- [Object tracking records]:
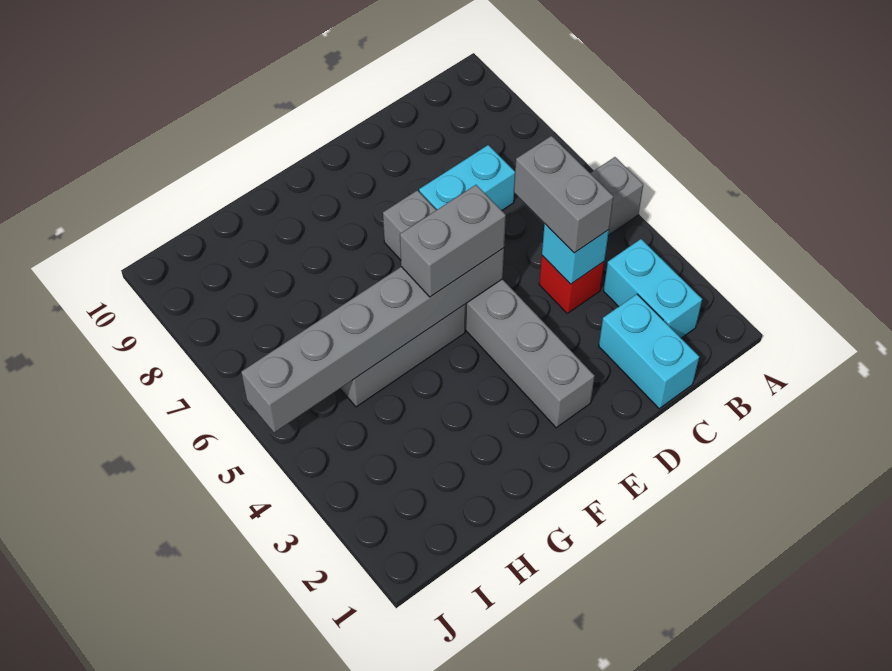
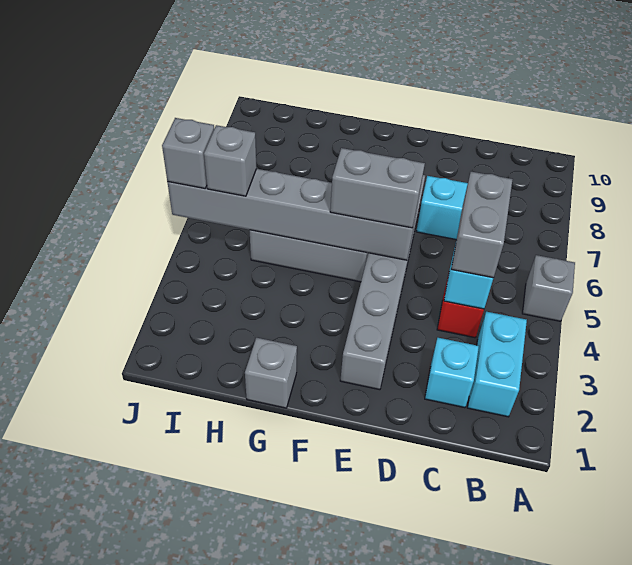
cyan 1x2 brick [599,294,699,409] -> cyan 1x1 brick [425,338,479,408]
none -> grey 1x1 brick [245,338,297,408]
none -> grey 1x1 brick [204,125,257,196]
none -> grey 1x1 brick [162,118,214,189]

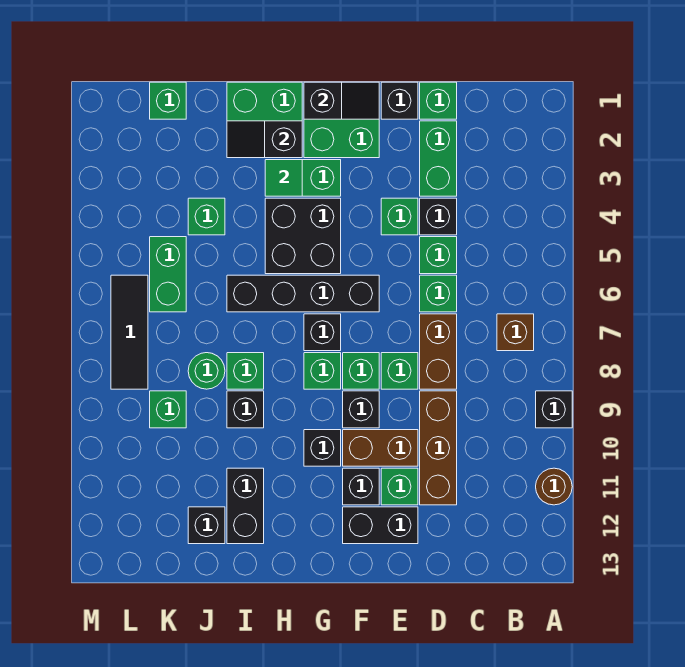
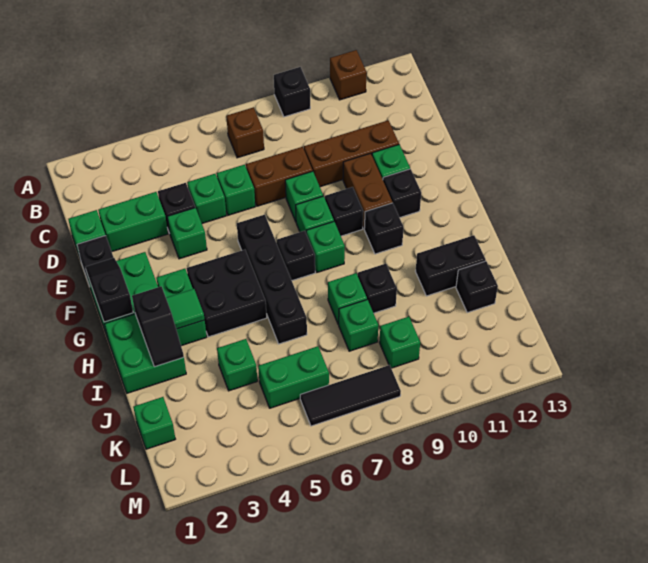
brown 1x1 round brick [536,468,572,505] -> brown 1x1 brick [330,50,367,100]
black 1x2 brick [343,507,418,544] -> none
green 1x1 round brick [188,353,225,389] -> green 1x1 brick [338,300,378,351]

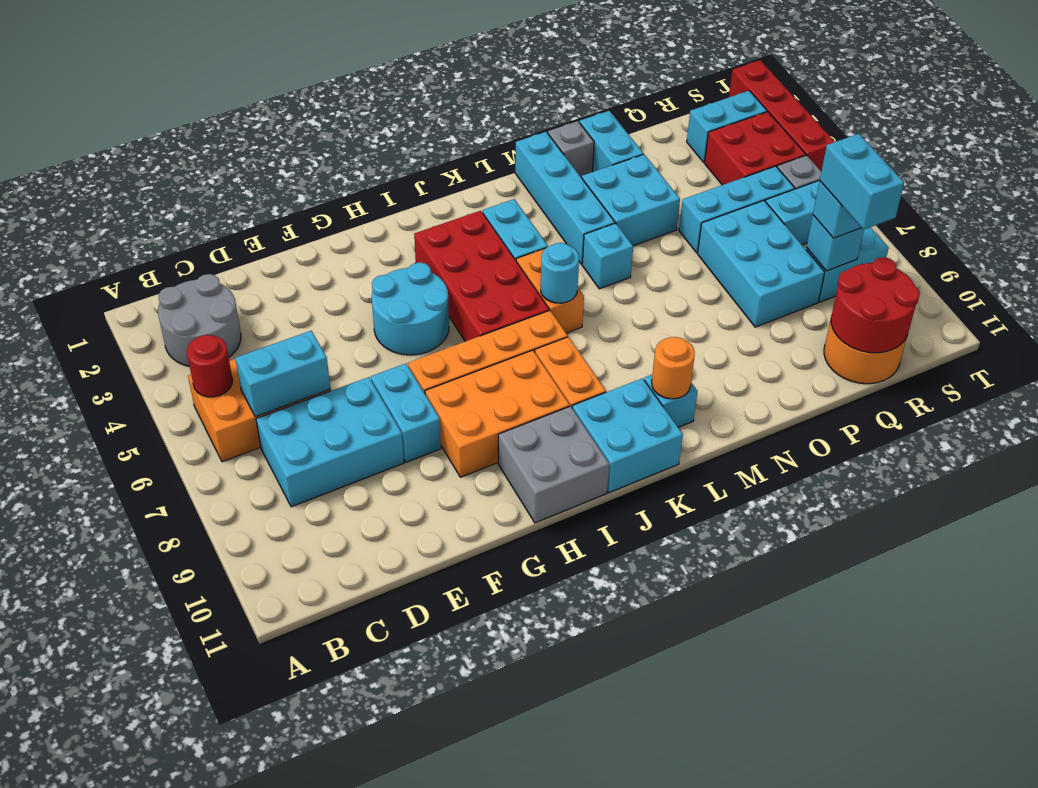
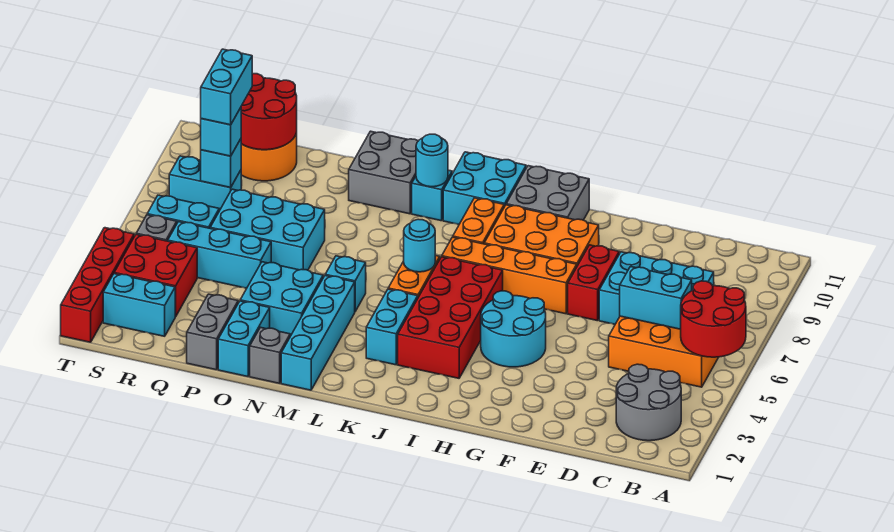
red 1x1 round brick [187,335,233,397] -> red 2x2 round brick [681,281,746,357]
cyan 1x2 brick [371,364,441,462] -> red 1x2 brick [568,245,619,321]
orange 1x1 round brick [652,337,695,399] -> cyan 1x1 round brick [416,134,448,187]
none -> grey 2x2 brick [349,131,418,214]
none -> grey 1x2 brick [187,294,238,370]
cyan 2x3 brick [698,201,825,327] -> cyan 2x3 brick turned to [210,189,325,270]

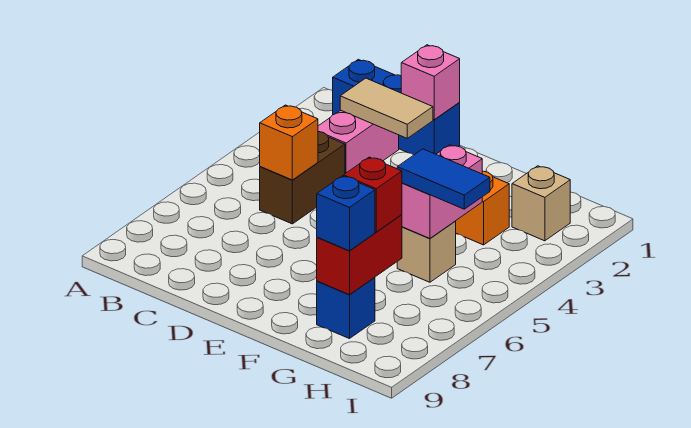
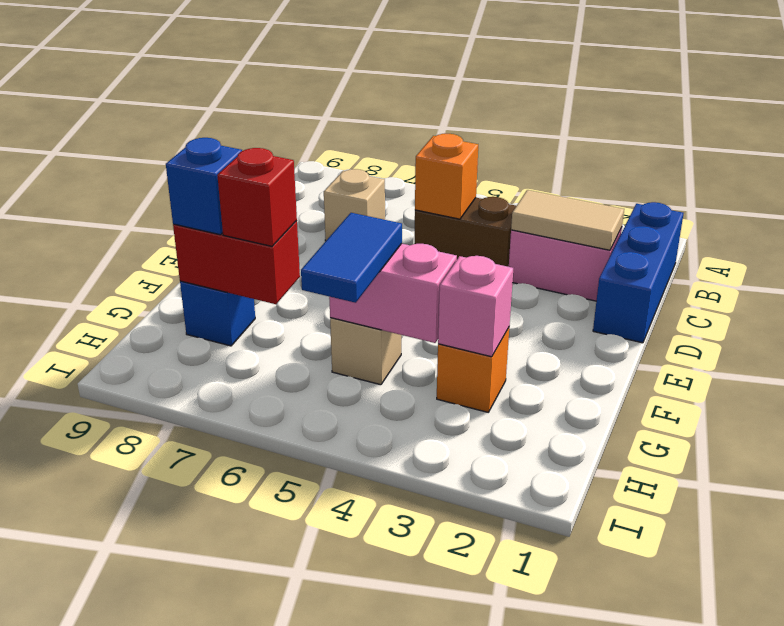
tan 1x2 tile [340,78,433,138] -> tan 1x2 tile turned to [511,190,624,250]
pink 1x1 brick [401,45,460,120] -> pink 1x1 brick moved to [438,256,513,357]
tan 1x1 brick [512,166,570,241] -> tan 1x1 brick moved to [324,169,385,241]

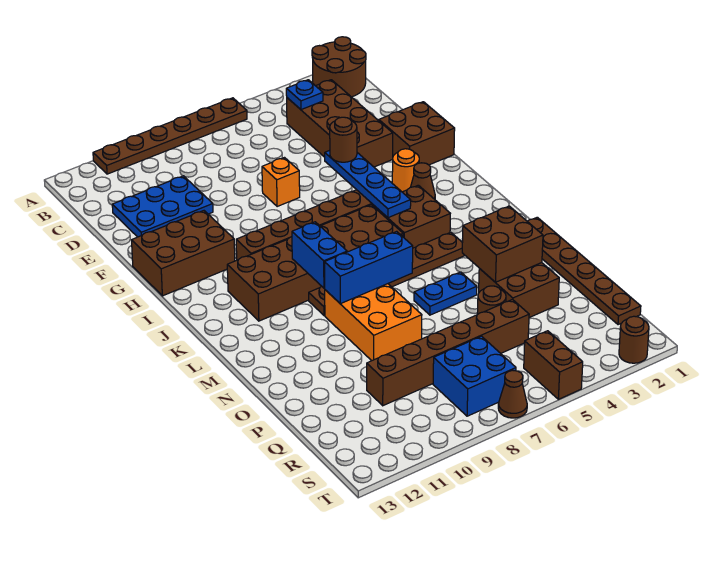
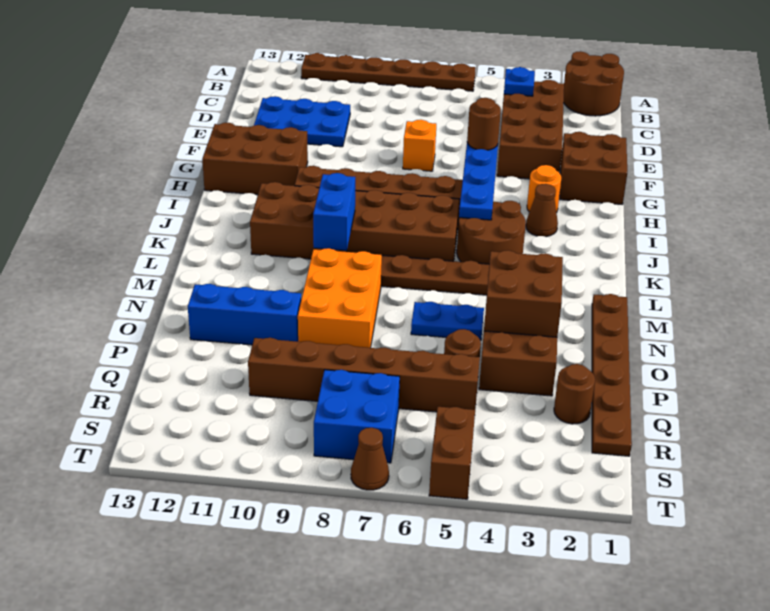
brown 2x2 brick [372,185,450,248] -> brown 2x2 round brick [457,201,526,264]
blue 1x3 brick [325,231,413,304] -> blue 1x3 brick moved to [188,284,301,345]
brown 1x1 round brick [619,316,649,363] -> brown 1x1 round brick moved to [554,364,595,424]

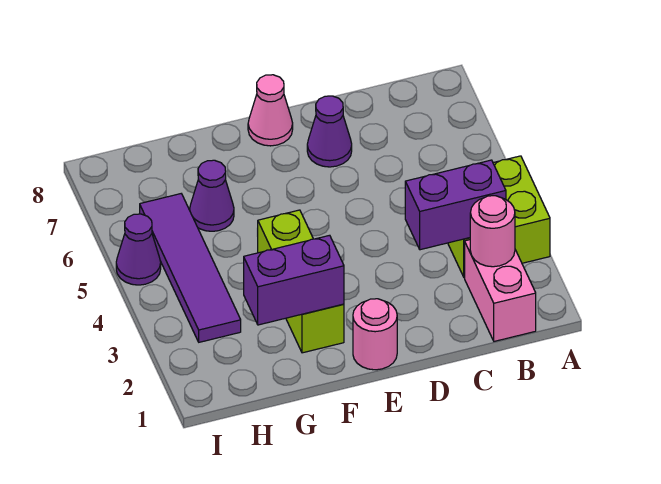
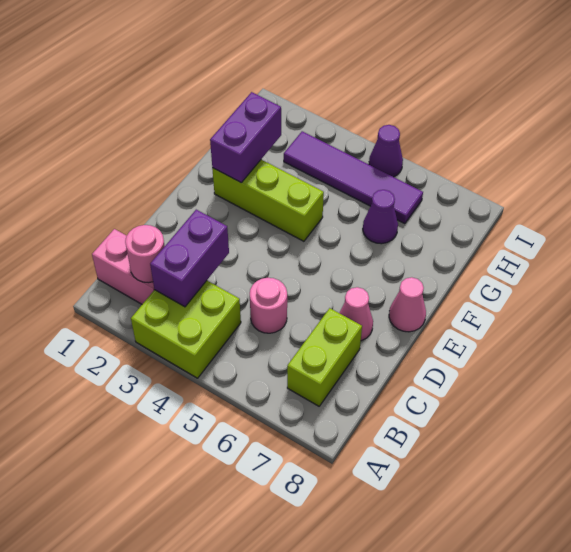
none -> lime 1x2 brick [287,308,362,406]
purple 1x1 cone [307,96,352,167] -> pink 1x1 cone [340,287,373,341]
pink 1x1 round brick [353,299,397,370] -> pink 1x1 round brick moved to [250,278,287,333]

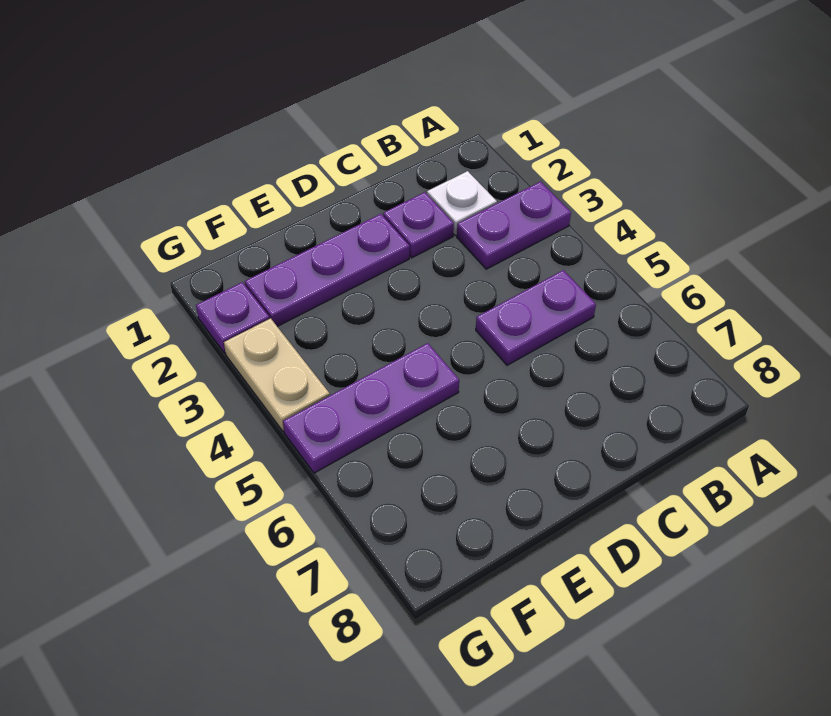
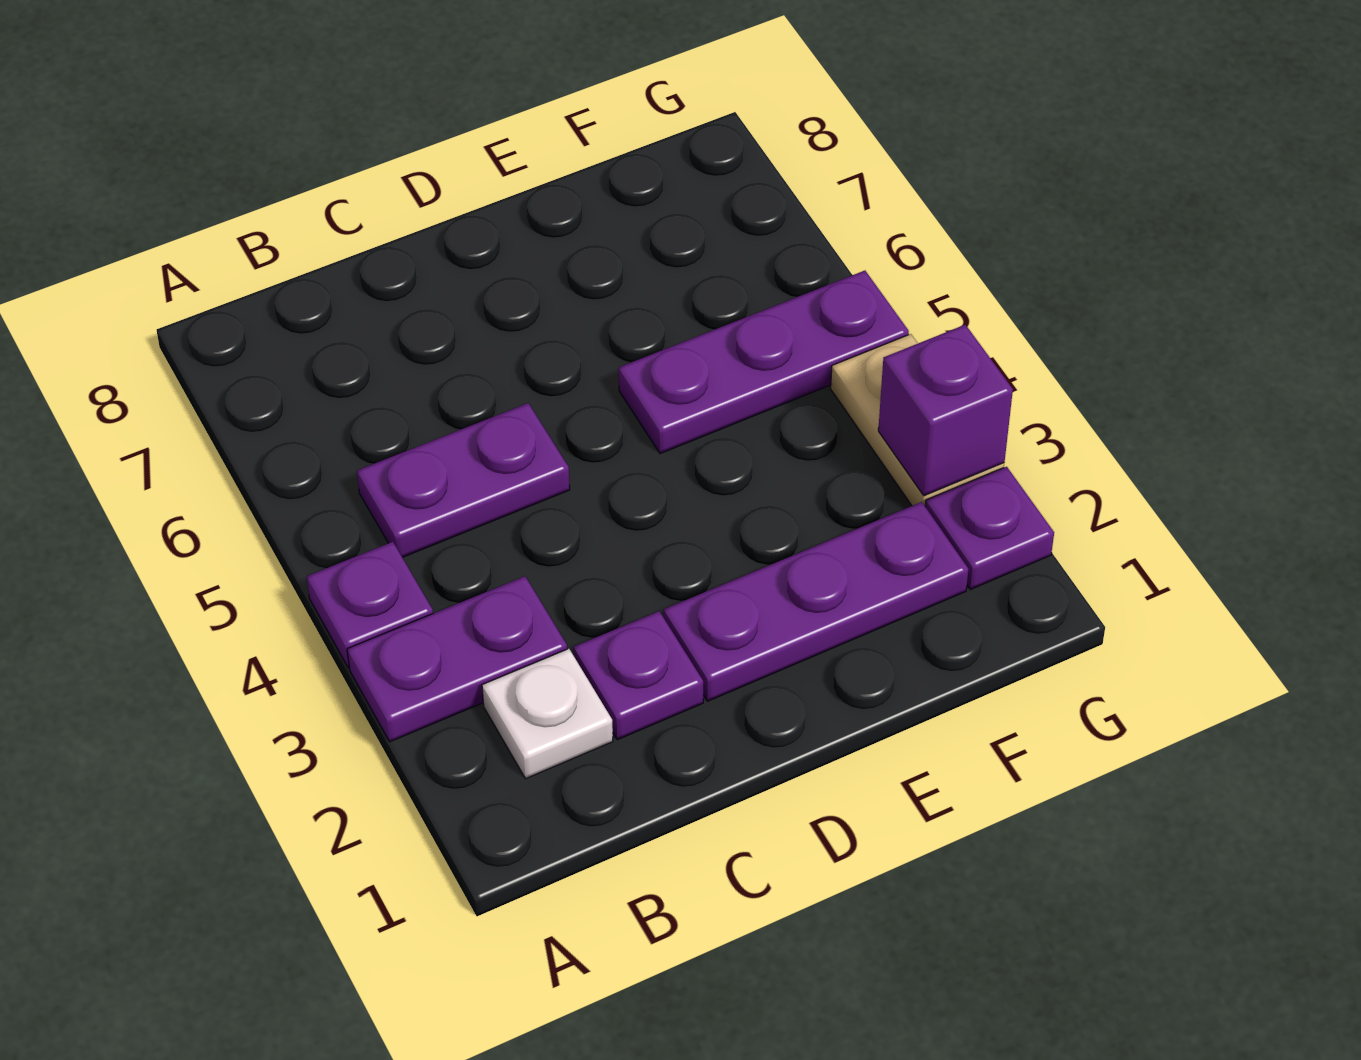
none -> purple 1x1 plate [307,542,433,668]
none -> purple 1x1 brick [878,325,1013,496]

- [Exercise]:
When you transcribe the lines above, keep every word exact but leave the pictures behind.

- [Exercise solution]:
cyan 1x2 brick [599,294,699,409] -> cyan 1x1 brick [425,338,479,408]
none -> grey 1x1 brick [245,338,297,408]
none -> grey 1x1 brick [204,125,257,196]
none -> grey 1x1 brick [162,118,214,189]

brown 1x1 round brick [536,468,572,505] -> brown 1x1 brick [330,50,367,100]
black 1x2 brick [343,507,418,544] -> none
green 1x1 round brick [188,353,225,389] -> green 1x1 brick [338,300,378,351]

red 1x1 round brick [187,335,233,397] -> red 2x2 round brick [681,281,746,357]
cyan 1x2 brick [371,364,441,462] -> red 1x2 brick [568,245,619,321]
orange 1x1 round brick [652,337,695,399] -> cyan 1x1 round brick [416,134,448,187]
none -> grey 2x2 brick [349,131,418,214]
none -> grey 1x2 brick [187,294,238,370]
cyan 2x3 brick [698,201,825,327] -> cyan 2x3 brick turned to [210,189,325,270]

tan 1x2 tile [340,78,433,138] -> tan 1x2 tile turned to [511,190,624,250]
pink 1x1 brick [401,45,460,120] -> pink 1x1 brick moved to [438,256,513,357]
tan 1x1 brick [512,166,570,241] -> tan 1x1 brick moved to [324,169,385,241]

brown 2x2 brick [372,185,450,248] -> brown 2x2 round brick [457,201,526,264]
blue 1x3 brick [325,231,413,304] -> blue 1x3 brick moved to [188,284,301,345]
brown 1x1 round brick [619,316,649,363] -> brown 1x1 round brick moved to [554,364,595,424]

none -> lime 1x2 brick [287,308,362,406]
purple 1x1 cone [307,96,352,167] -> pink 1x1 cone [340,287,373,341]
pink 1x1 round brick [353,299,397,370] -> pink 1x1 round brick moved to [250,278,287,333]

none -> purple 1x1 plate [307,542,433,668]
none -> purple 1x1 brick [878,325,1013,496]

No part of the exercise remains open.